Exercise details => Return the stretch from the line with "green triangle: (40, 69)" through the line with "purple circle: (88, 84) -> (121, 90), moved" in the data below, character for character, skipping all pictures.
:: Exercise input ::
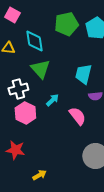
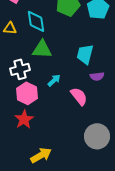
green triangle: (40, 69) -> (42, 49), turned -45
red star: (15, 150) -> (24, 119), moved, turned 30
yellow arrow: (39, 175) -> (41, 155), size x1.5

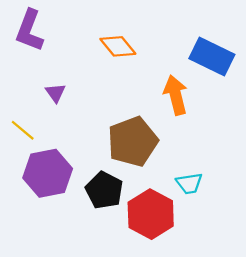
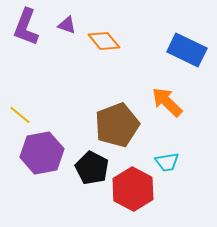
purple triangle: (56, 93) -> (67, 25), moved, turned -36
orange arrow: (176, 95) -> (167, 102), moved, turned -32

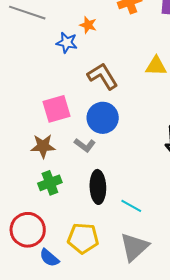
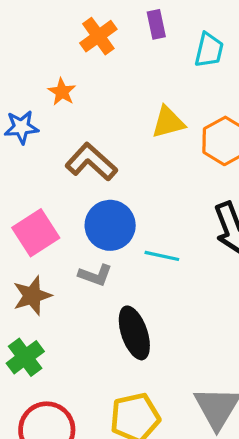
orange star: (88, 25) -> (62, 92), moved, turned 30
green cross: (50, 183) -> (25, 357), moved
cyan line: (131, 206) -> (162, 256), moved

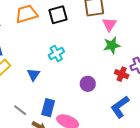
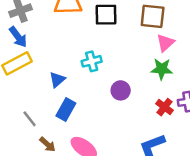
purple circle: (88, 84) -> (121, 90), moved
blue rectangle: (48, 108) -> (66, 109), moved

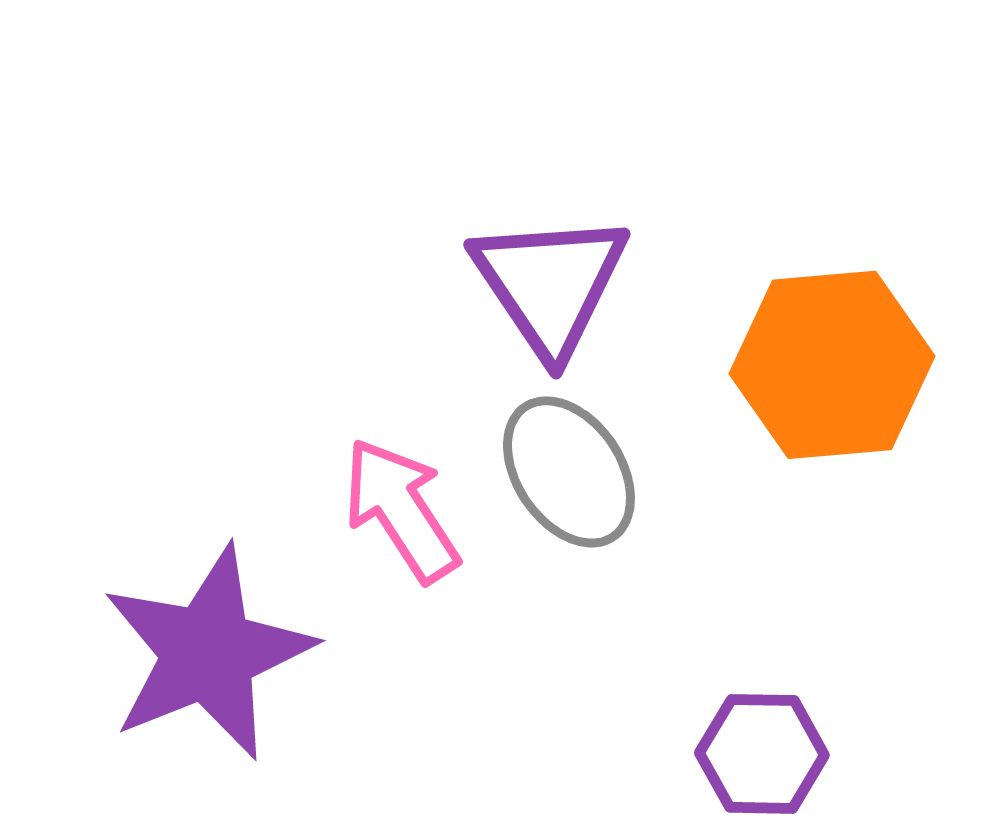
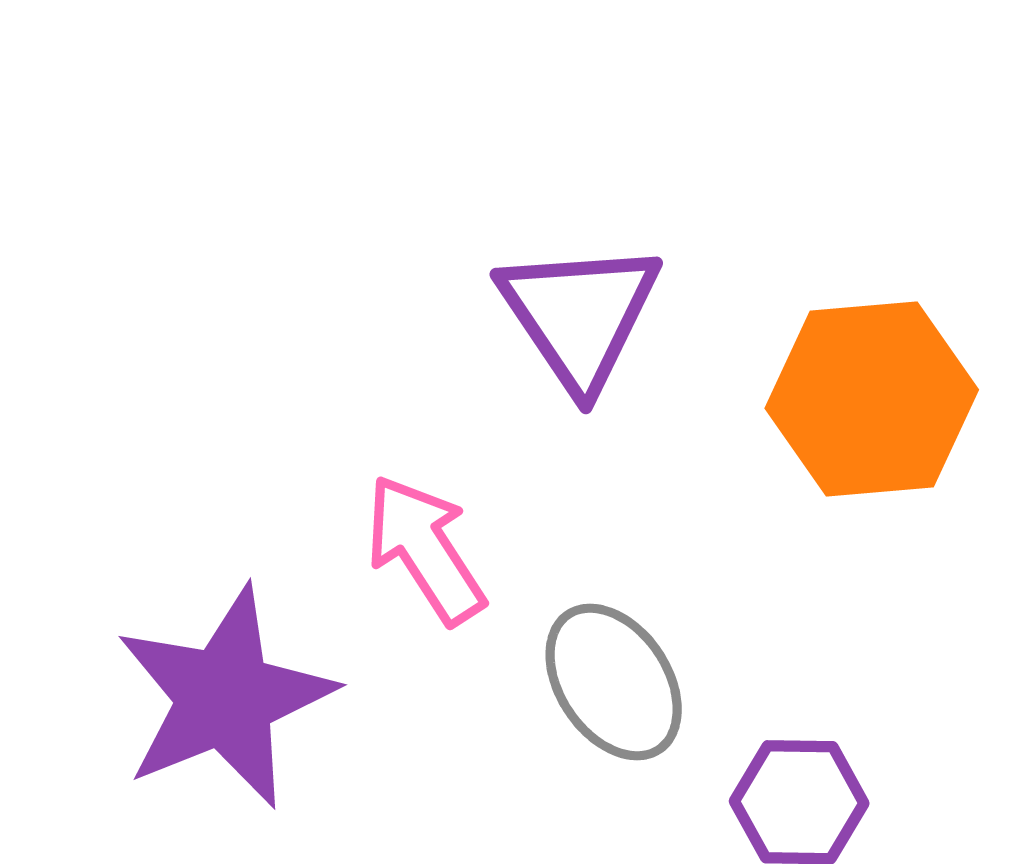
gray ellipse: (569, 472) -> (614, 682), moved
:::
:: Exercise input ::
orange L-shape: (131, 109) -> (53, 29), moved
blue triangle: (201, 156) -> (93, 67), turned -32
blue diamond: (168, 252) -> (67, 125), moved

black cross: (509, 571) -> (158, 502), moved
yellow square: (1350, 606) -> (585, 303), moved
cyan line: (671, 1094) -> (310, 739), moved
:::
:: Exercise input ::
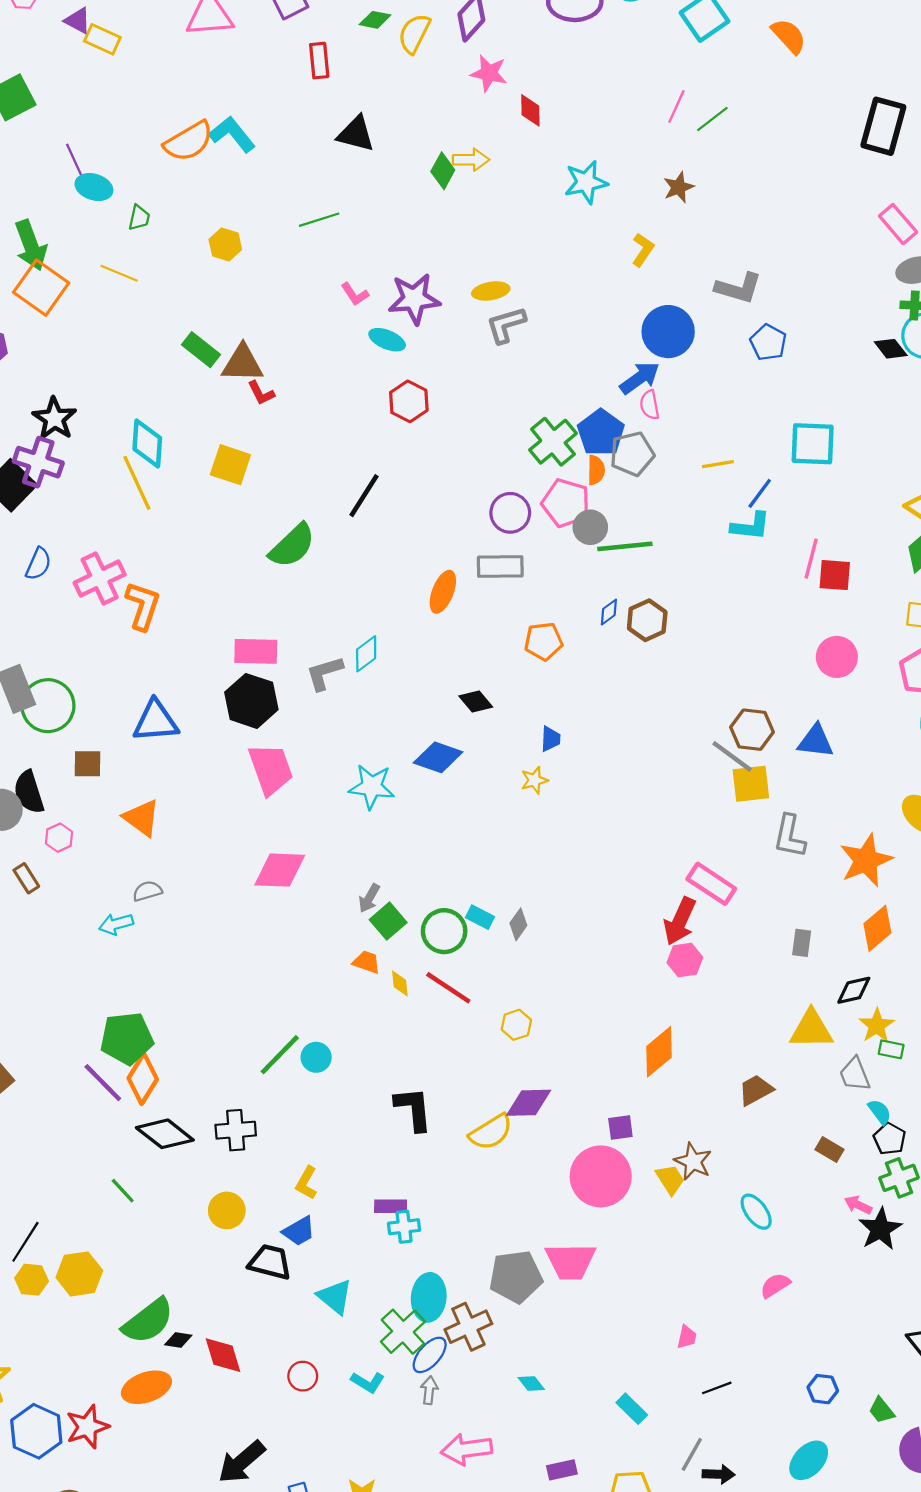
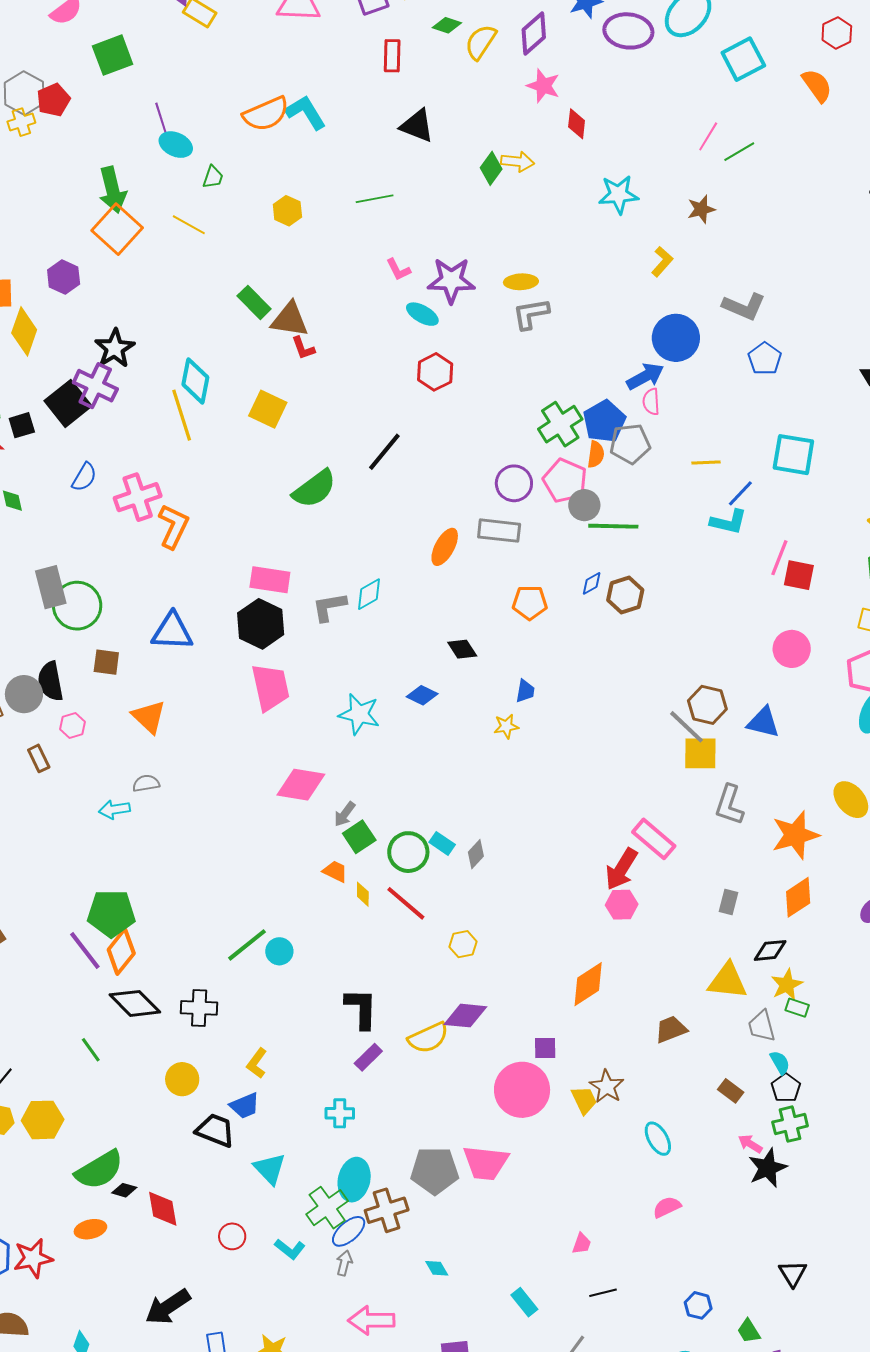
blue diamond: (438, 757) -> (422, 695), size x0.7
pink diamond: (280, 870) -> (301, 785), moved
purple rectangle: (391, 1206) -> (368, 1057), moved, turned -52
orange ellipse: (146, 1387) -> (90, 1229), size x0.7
:::
Finished task =>
green triangle: (40, 69) -> (42, 49), turned -45
red star: (15, 150) -> (24, 119), moved, turned 30
yellow arrow: (39, 175) -> (41, 155), size x1.5

purple triangle: (56, 93) -> (67, 25), moved, turned -36
orange arrow: (176, 95) -> (167, 102), moved, turned -32

orange star: (88, 25) -> (62, 92), moved, turned 30
green cross: (50, 183) -> (25, 357), moved
cyan line: (131, 206) -> (162, 256), moved

purple circle: (88, 84) -> (121, 90), moved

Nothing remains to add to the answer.